## What to work on
The lines to reproduce run from the one containing "(328, 348) = (159, 292): white" through the final line of the entries; write them out exactly and add nothing.

(Object state change records)
________________________
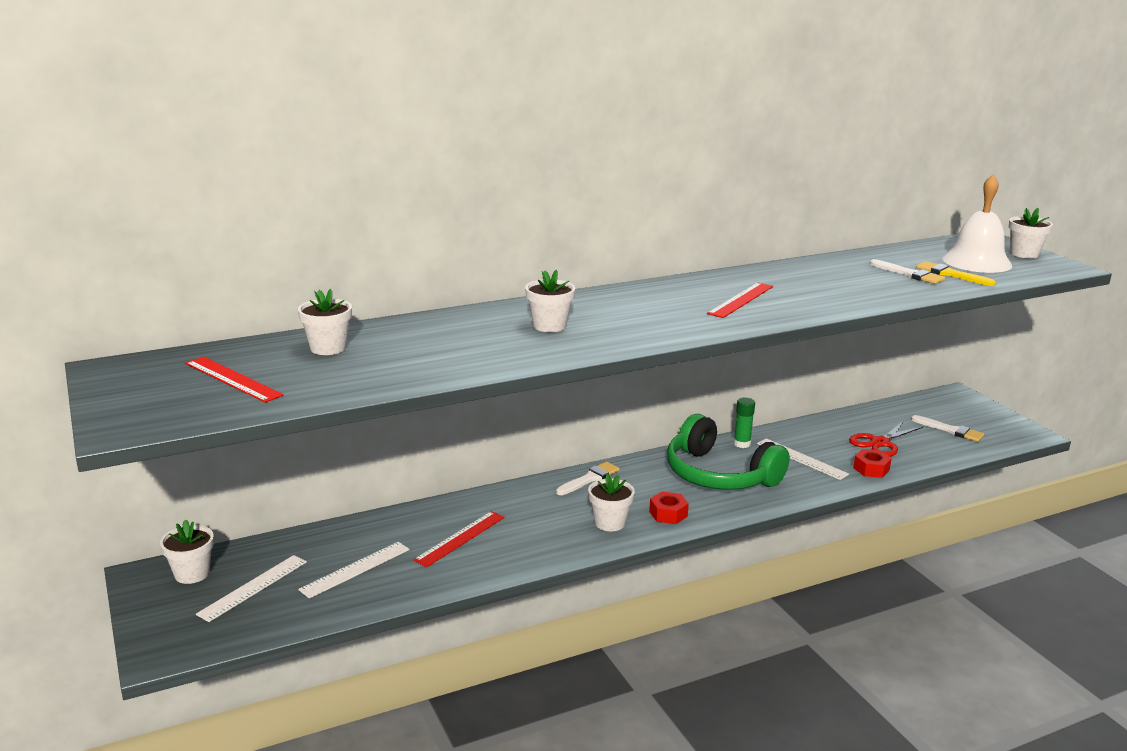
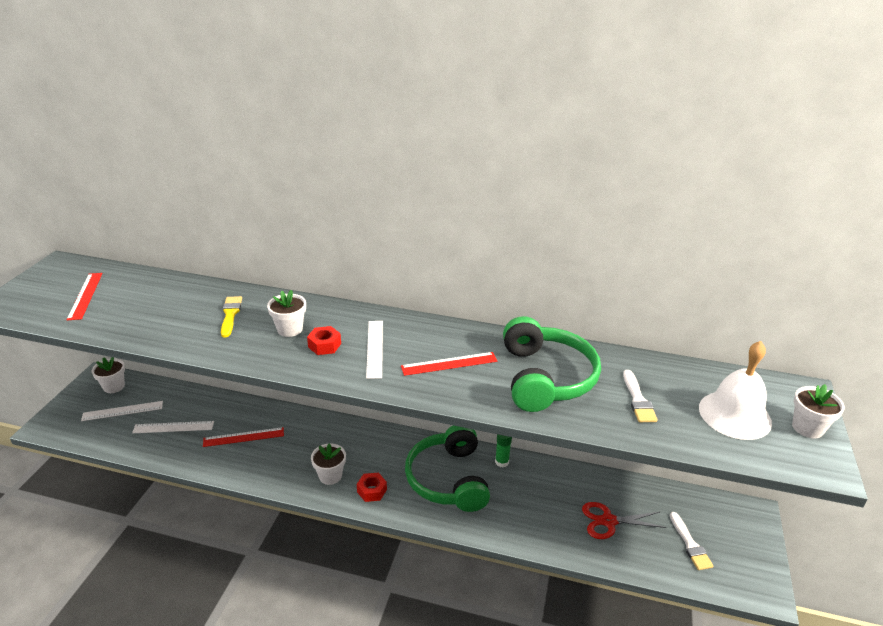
camera: 40 degrees right, 10 degrees up
(328, 348) = (159, 292): white flower pot -> none
(589, 479) = (367, 435): white brush -> none
(801, 458) = (525, 499): white ruler -> white ruler (375, 348)
(826, 284) = (545, 378): none -> green headphones
(871, 469) = (564, 540): red nut -> red nut (324, 345)
(950, 274) = (677, 418): yellow brush -> yellow brush (230, 314)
________________________
## Result
(328, 348) = (159, 292): white flower pot -> none
(589, 479) = (367, 435): white brush -> none
(801, 458) = (525, 499): white ruler -> white ruler (375, 348)
(826, 284) = (545, 378): none -> green headphones
(871, 469) = (564, 540): red nut -> red nut (324, 345)
(950, 274) = (677, 418): yellow brush -> yellow brush (230, 314)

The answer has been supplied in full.